Action item: Print every entry, word for word, and skip the images.

-- Opening Marker --

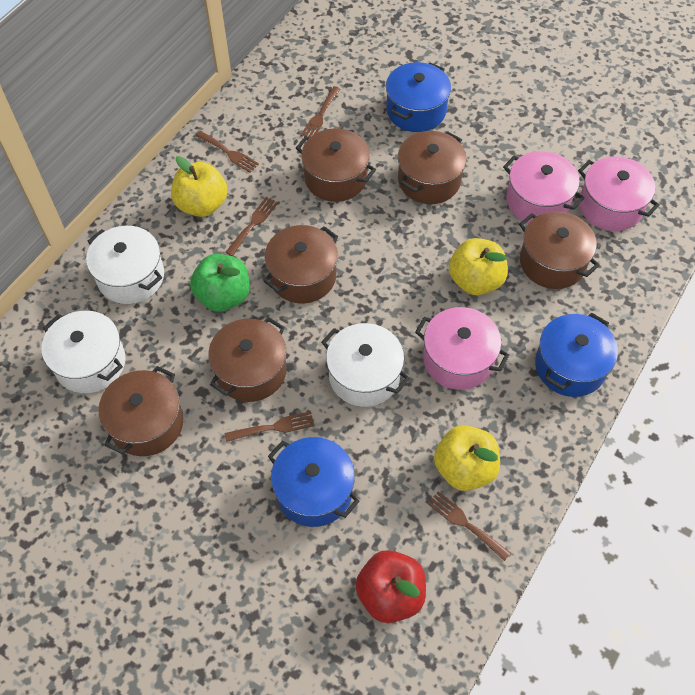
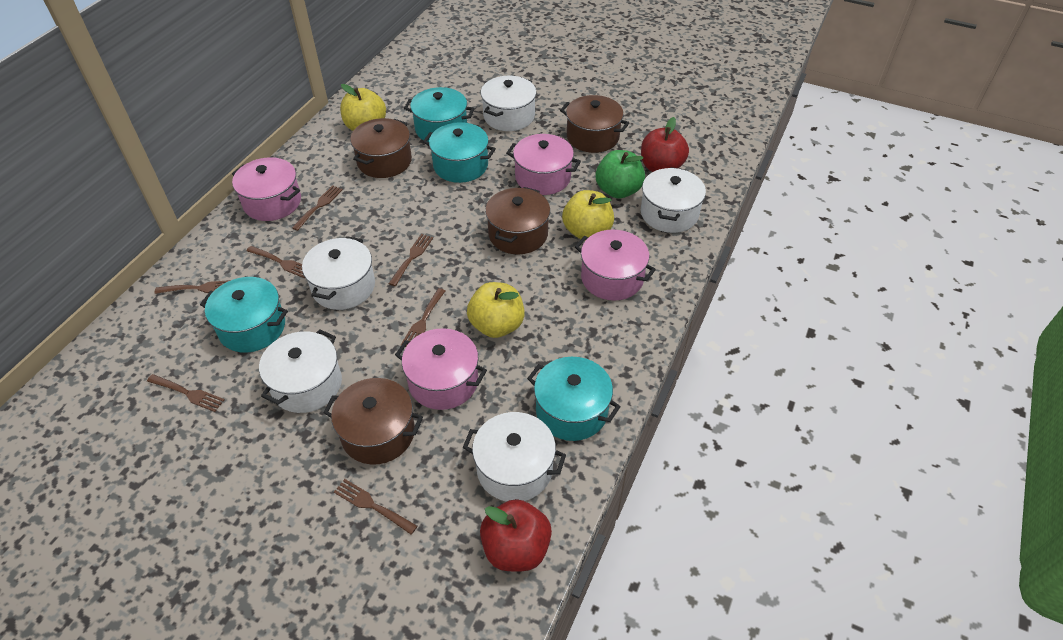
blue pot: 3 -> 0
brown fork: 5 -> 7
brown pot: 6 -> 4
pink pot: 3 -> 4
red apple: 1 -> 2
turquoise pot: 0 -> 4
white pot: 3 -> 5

-- Closing Marker --

Reply:
blue pot: 3 -> 0
brown fork: 5 -> 7
brown pot: 6 -> 4
pink pot: 3 -> 4
red apple: 1 -> 2
turquoise pot: 0 -> 4
white pot: 3 -> 5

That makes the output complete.